**WHAT THIS TASK INVOLVES:**
Find all the lines in the material below with the word "DRIVER", and copy them.

%%

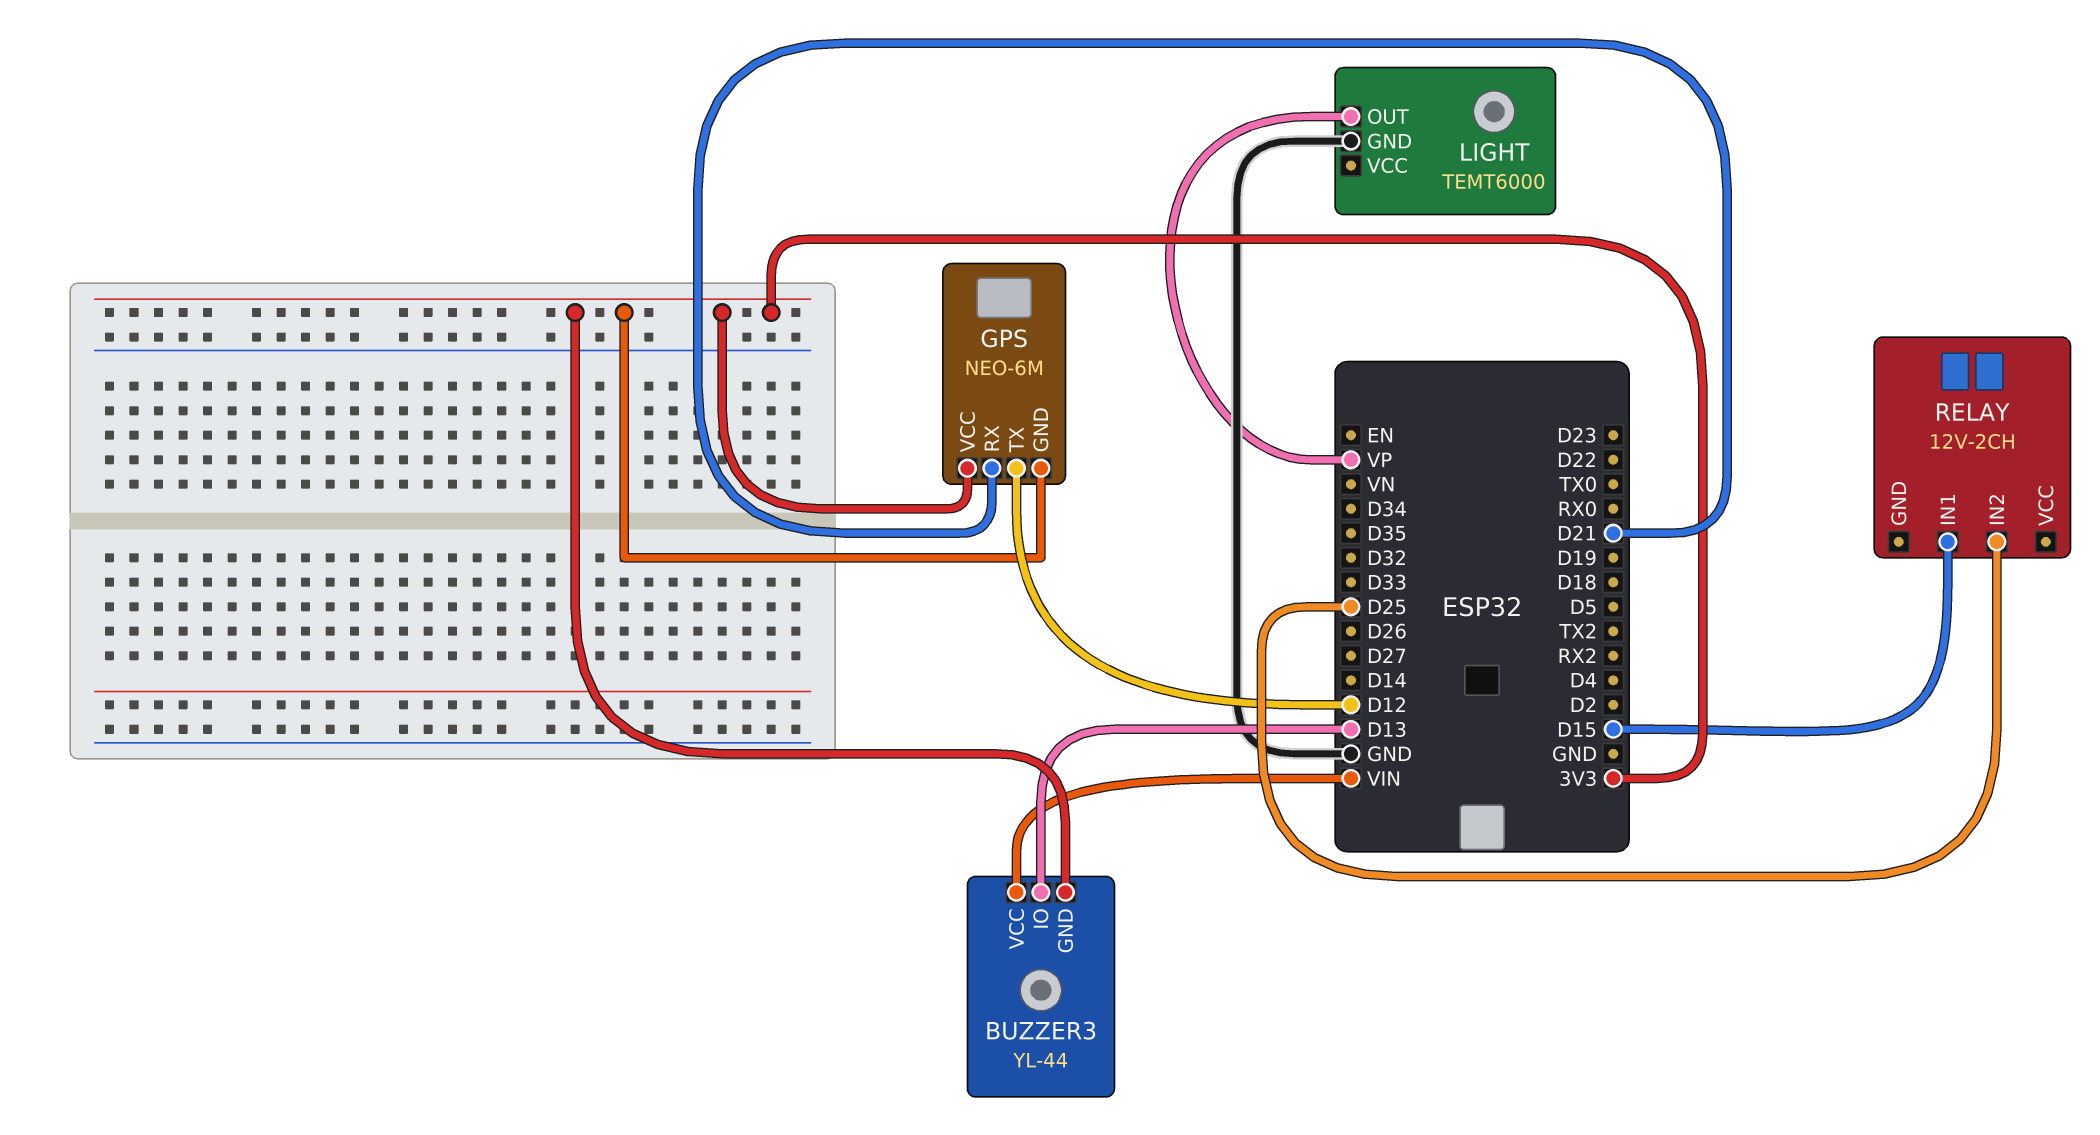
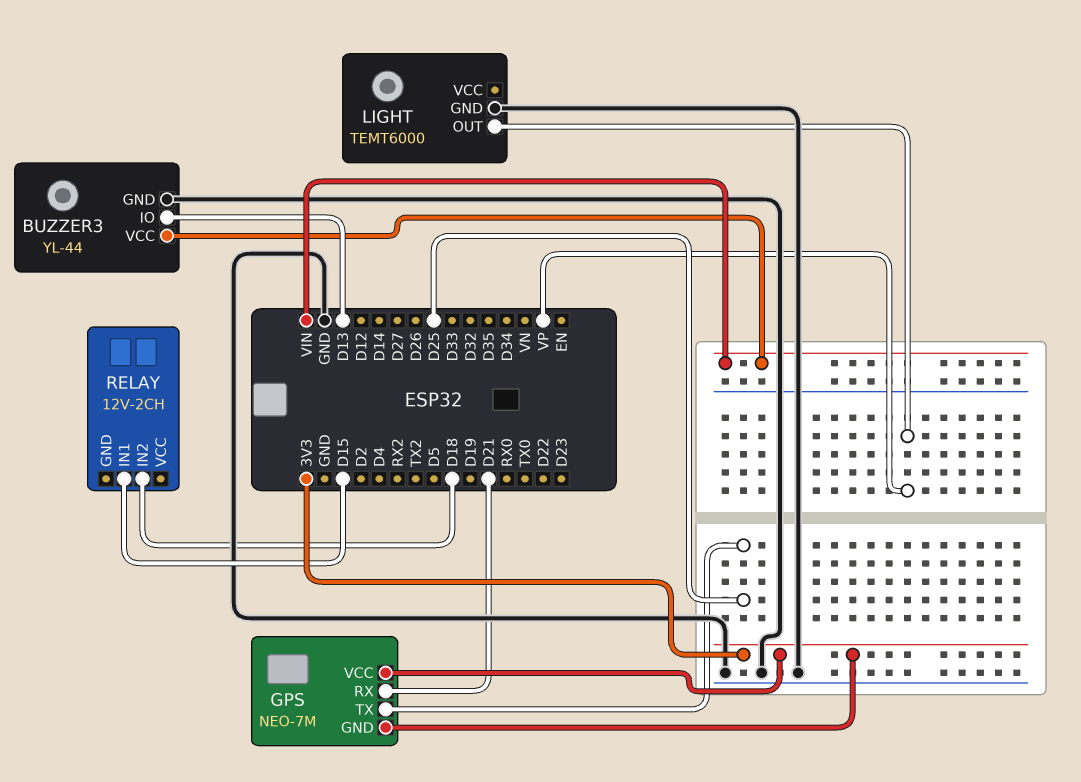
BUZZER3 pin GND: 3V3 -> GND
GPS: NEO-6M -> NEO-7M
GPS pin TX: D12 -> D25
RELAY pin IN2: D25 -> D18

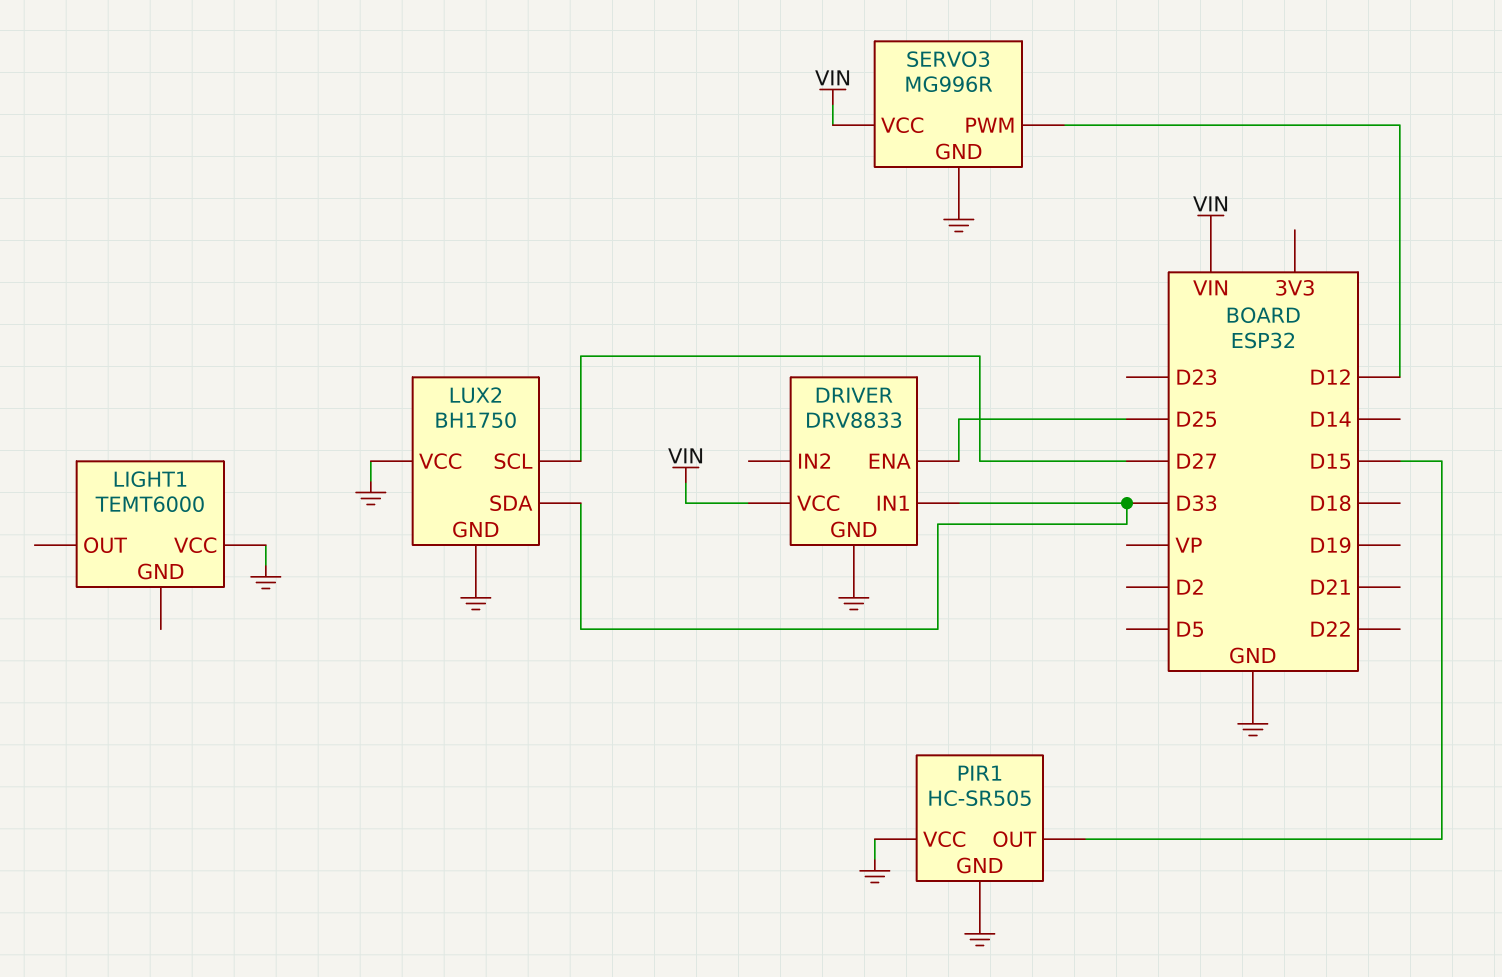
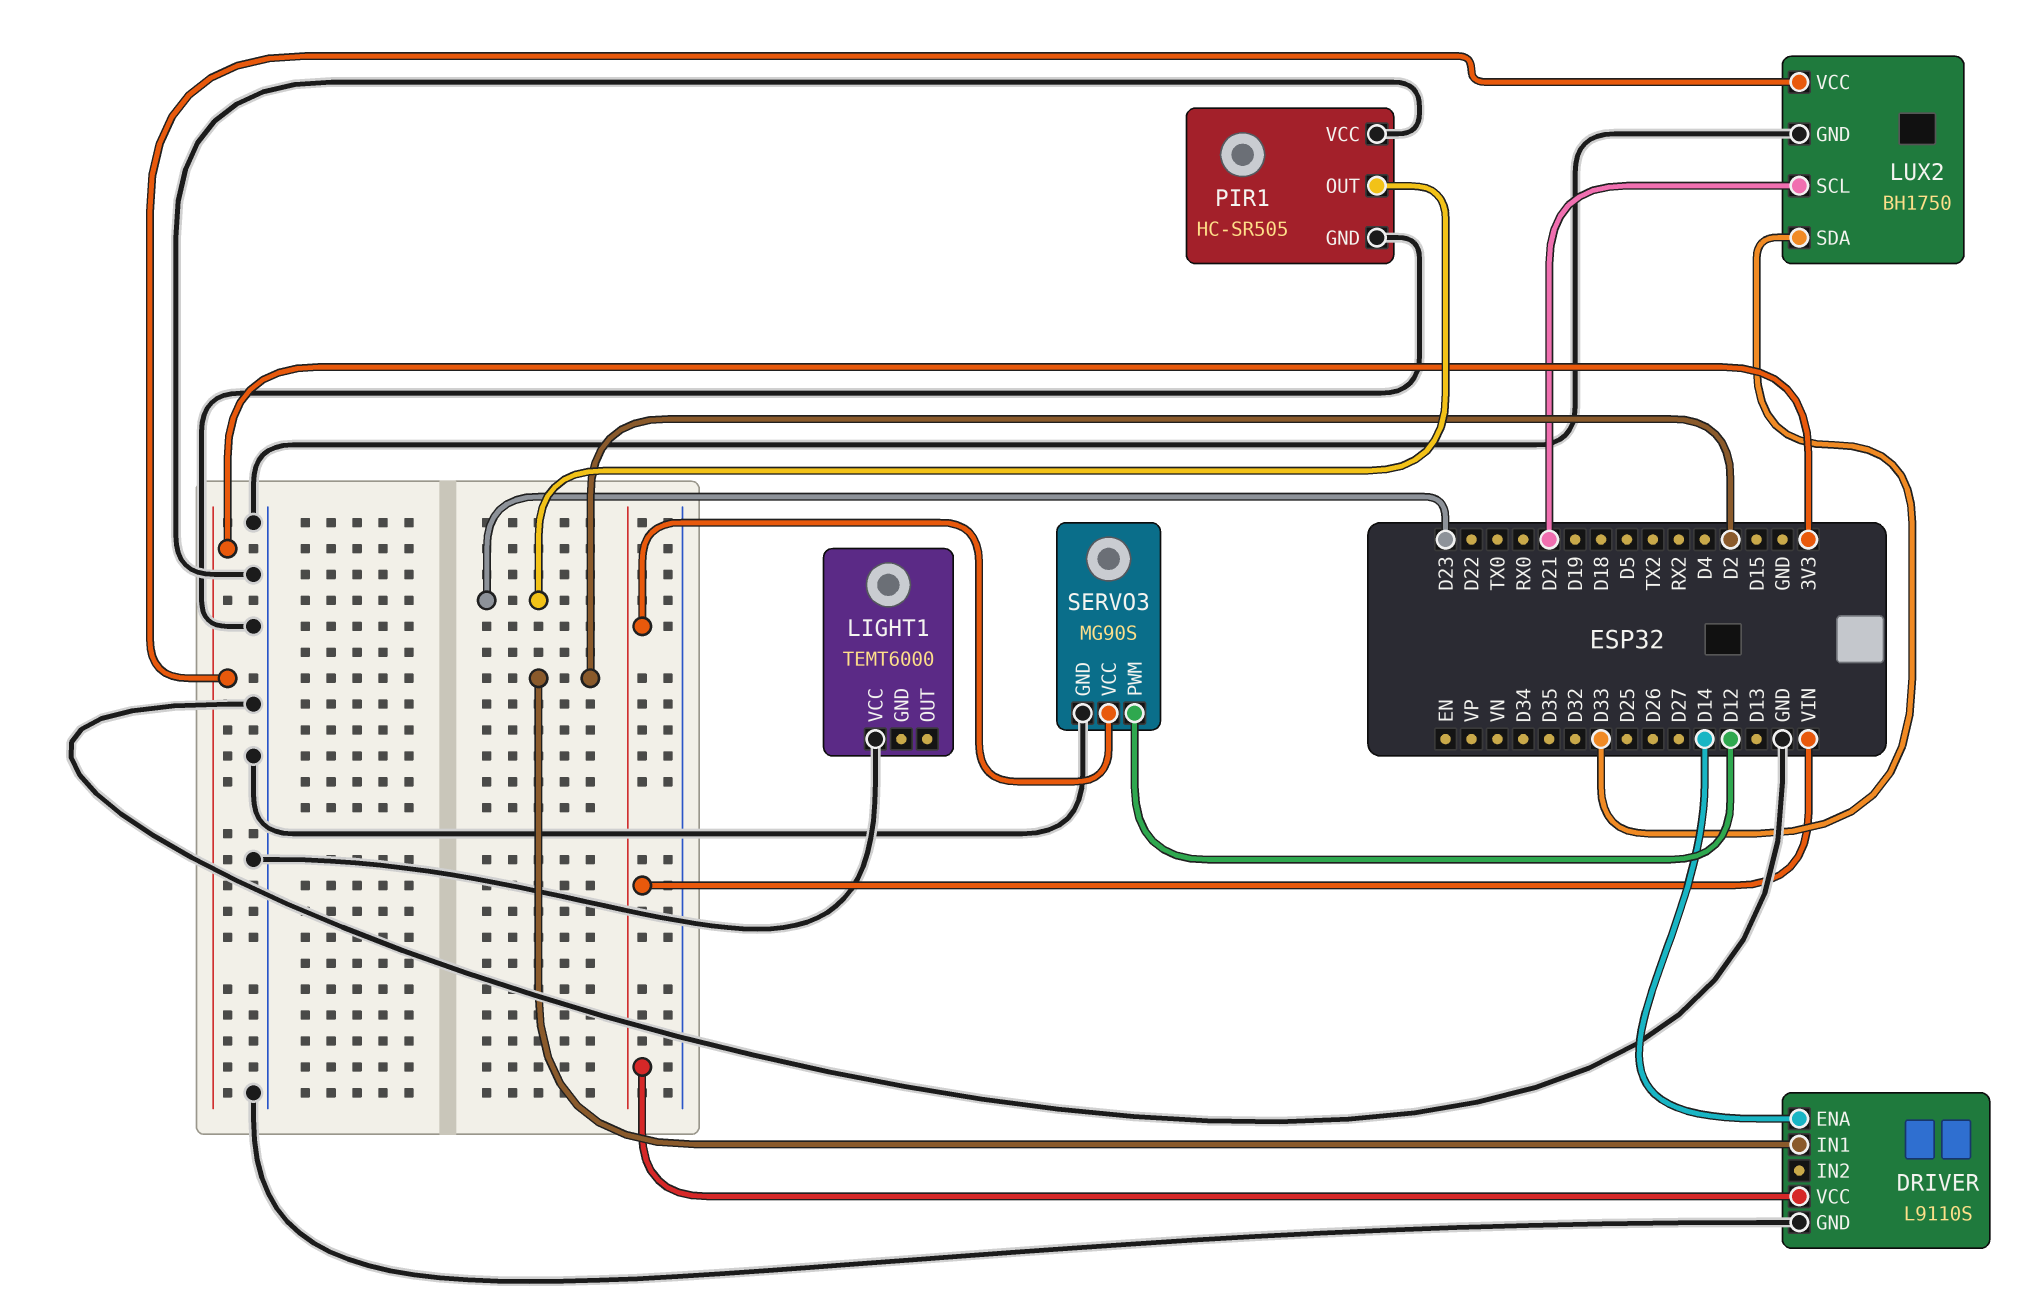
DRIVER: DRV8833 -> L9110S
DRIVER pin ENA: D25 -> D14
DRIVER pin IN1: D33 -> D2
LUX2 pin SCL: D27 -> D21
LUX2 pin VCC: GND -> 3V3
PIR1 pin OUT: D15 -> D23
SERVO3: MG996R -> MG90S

%%

**SOLUTION TO THIS EXERCISE:**
DRIVER: DRV8833 -> L9110S
DRIVER pin ENA: D25 -> D14
DRIVER pin IN1: D33 -> D2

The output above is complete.